## What to produce
When you reach the line with "R1: none -> 56k (+12V, U1/NRST)" in the listing below, transcribe it and each line after it up to and including the line with "SW2: button (+12V, U1/PA3)", exactly and with nothing else.

## Task material
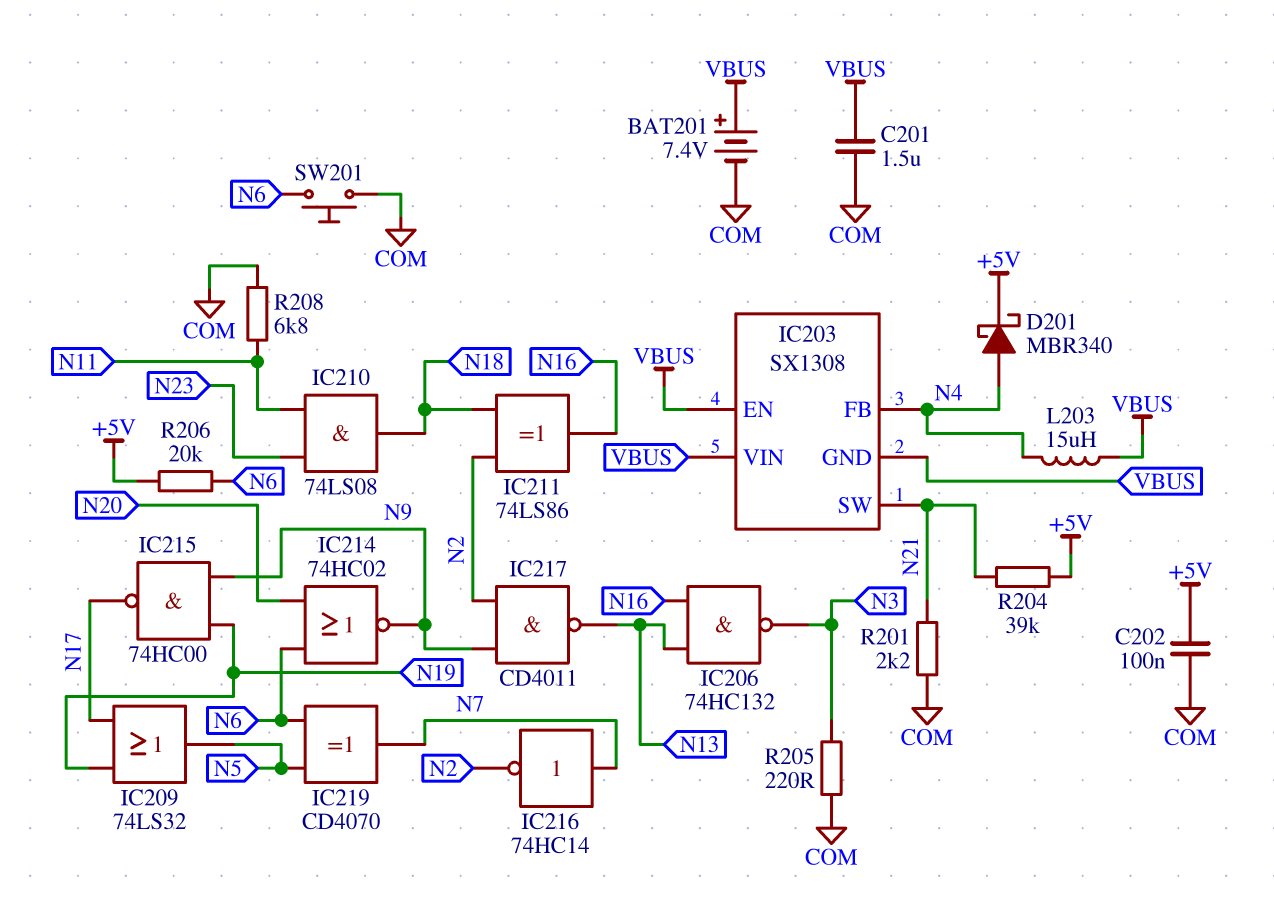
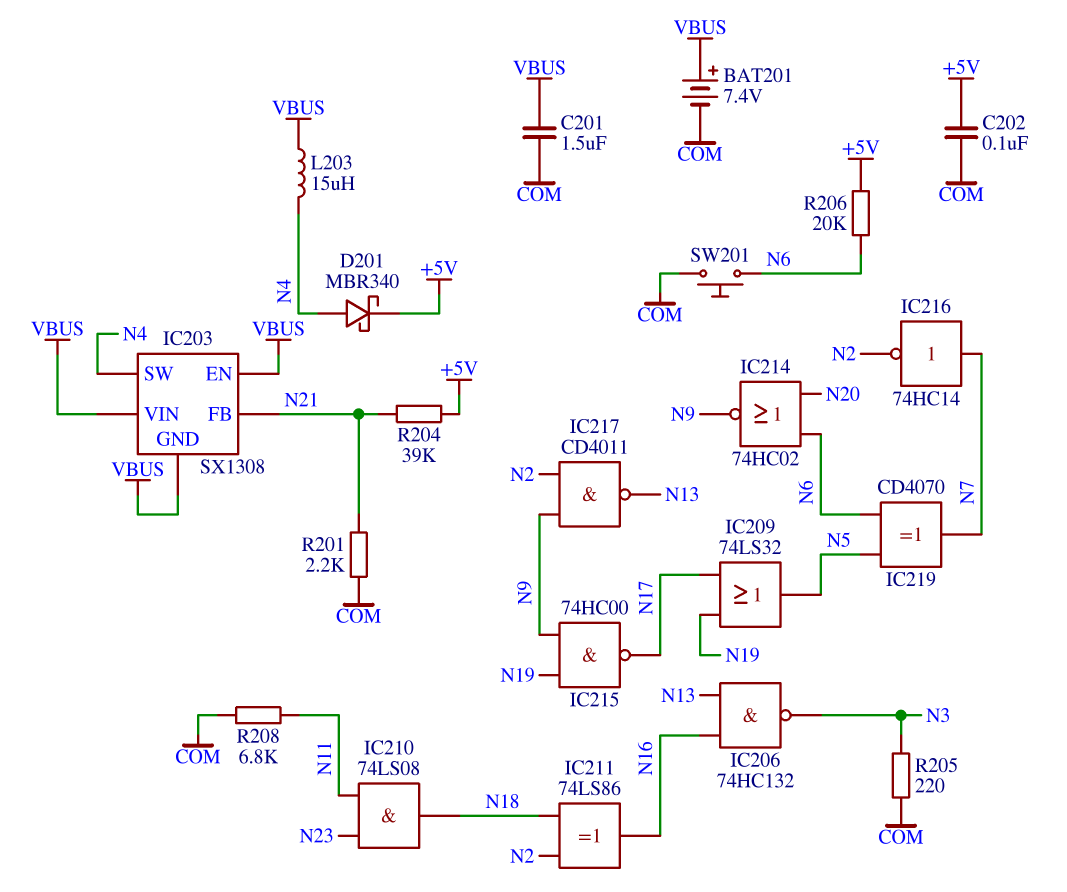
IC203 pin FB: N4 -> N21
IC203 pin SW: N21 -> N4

...

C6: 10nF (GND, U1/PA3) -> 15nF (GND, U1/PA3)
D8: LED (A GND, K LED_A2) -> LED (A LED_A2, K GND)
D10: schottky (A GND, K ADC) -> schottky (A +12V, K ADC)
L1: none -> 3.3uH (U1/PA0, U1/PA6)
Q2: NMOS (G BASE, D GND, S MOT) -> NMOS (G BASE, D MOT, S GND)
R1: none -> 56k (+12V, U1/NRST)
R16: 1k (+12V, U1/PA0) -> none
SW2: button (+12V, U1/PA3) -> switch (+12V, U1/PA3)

## Written response
R1: none -> 56k (+12V, U1/NRST)
R16: 1k (+12V, U1/PA0) -> none
SW2: button (+12V, U1/PA3) -> switch (+12V, U1/PA3)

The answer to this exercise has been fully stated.